EXERCISE INPUTS
====

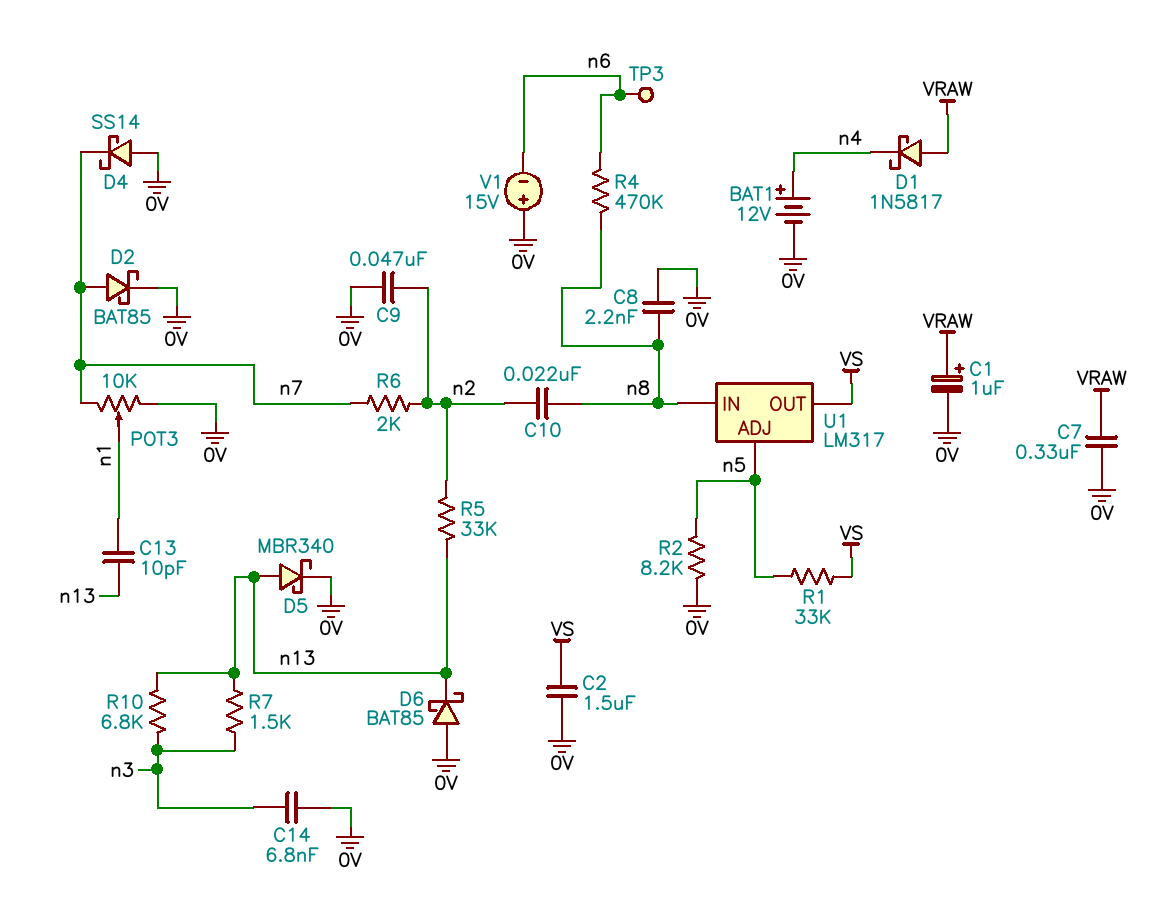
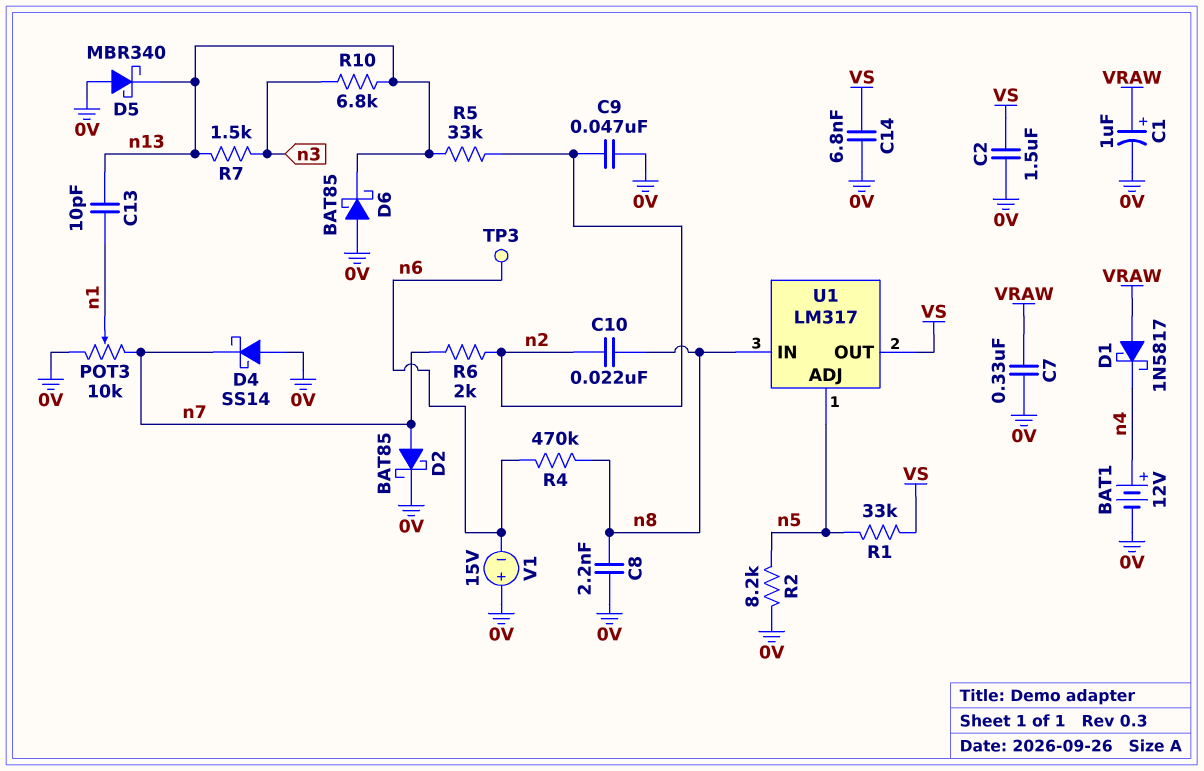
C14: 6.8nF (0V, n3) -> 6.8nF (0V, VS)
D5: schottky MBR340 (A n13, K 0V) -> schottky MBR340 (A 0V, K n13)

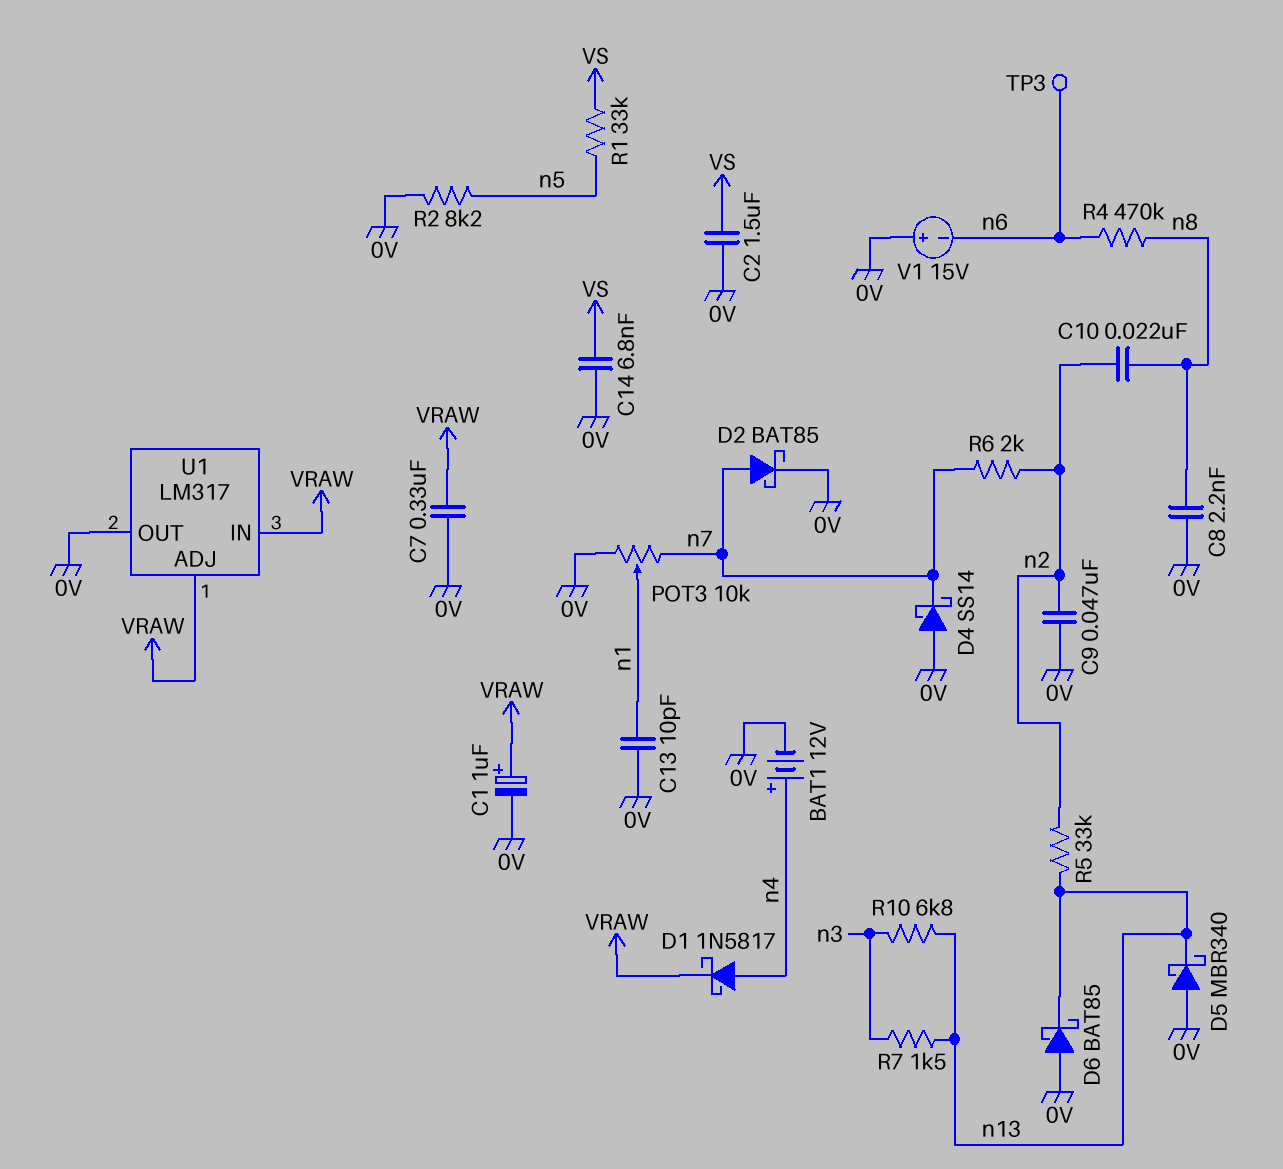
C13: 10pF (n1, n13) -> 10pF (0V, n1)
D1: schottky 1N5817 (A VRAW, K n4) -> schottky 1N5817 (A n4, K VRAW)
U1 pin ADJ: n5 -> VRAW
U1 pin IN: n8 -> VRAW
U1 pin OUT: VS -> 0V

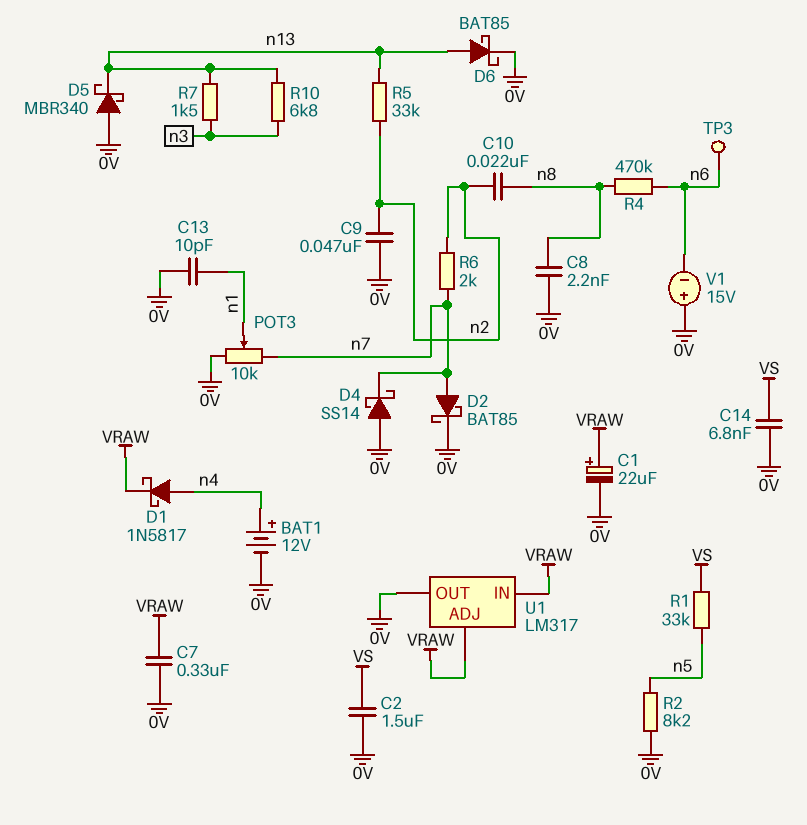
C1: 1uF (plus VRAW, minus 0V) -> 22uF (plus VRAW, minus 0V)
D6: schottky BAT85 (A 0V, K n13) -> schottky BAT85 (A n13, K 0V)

====

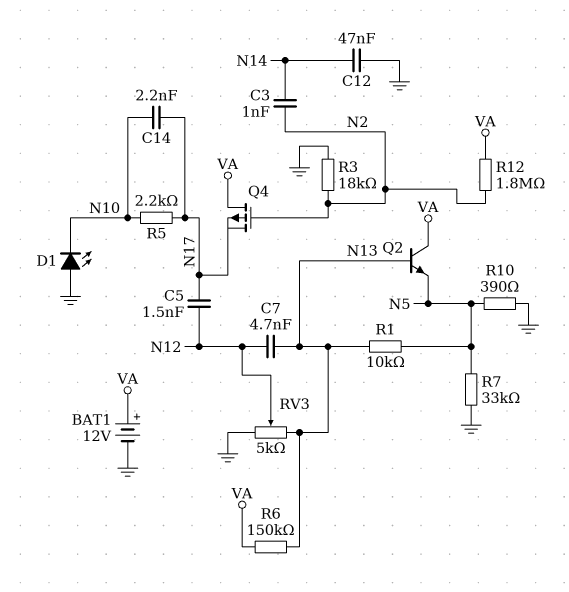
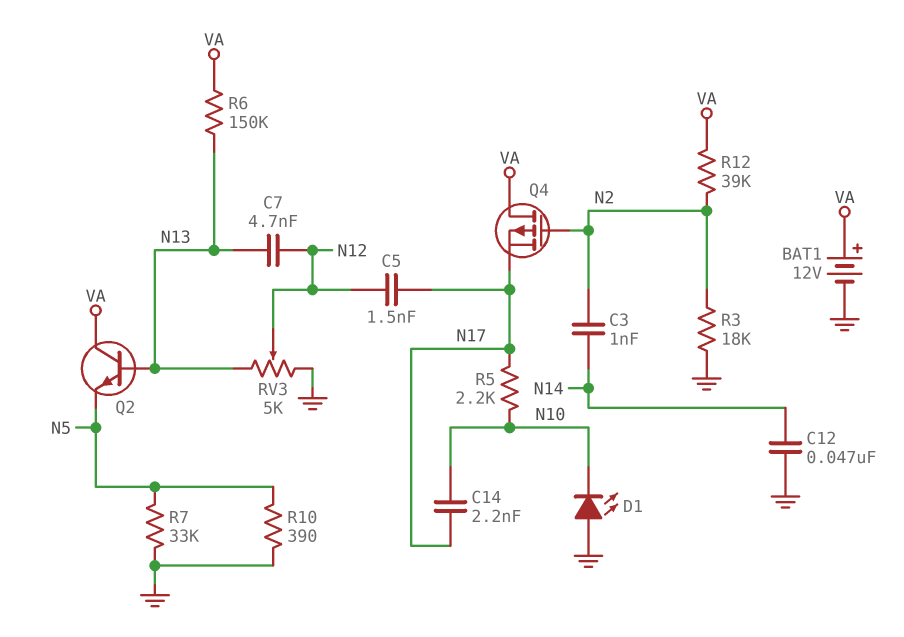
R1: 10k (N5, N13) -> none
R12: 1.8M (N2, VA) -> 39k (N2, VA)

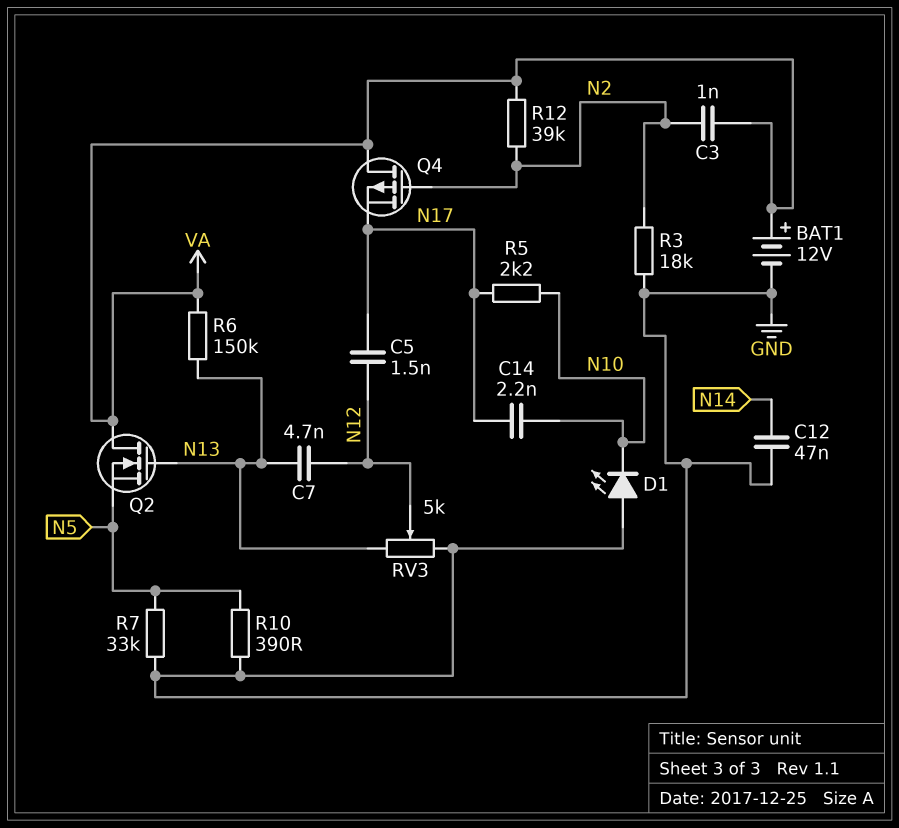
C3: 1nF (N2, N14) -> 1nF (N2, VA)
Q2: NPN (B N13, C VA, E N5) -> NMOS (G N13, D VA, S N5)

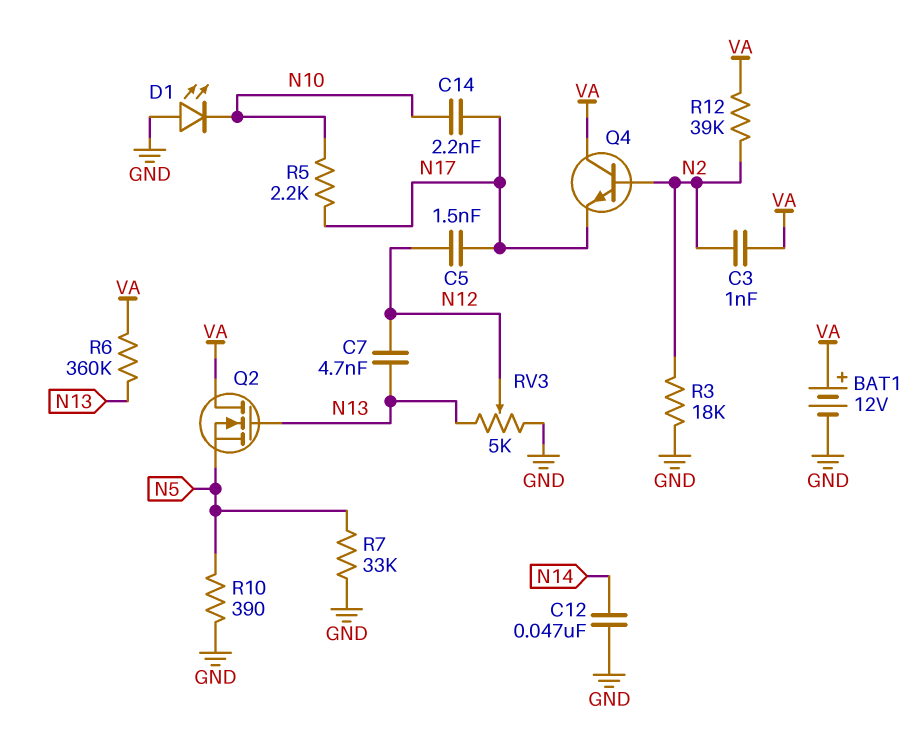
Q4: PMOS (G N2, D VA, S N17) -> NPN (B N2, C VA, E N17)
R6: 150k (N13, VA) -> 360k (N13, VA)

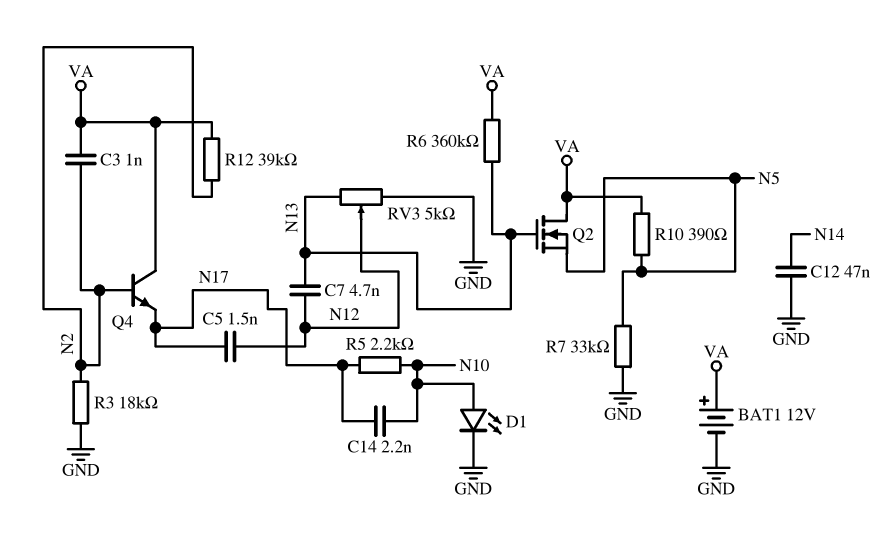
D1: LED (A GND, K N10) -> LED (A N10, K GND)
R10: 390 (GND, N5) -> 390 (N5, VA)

====

Repeat exactly, and only, the entries from the line with "U1 pin OUT: VS -> 0V" through the line with "D6: schottky BAT85". Pictures are skipped.

PROBLEM SOLUTION
U1 pin OUT: VS -> 0V

C1: 1uF (plus VRAW, minus 0V) -> 22uF (plus VRAW, minus 0V)
D6: schottky BAT85 (A 0V, K n13) -> schottky BAT85 (A n13, K 0V)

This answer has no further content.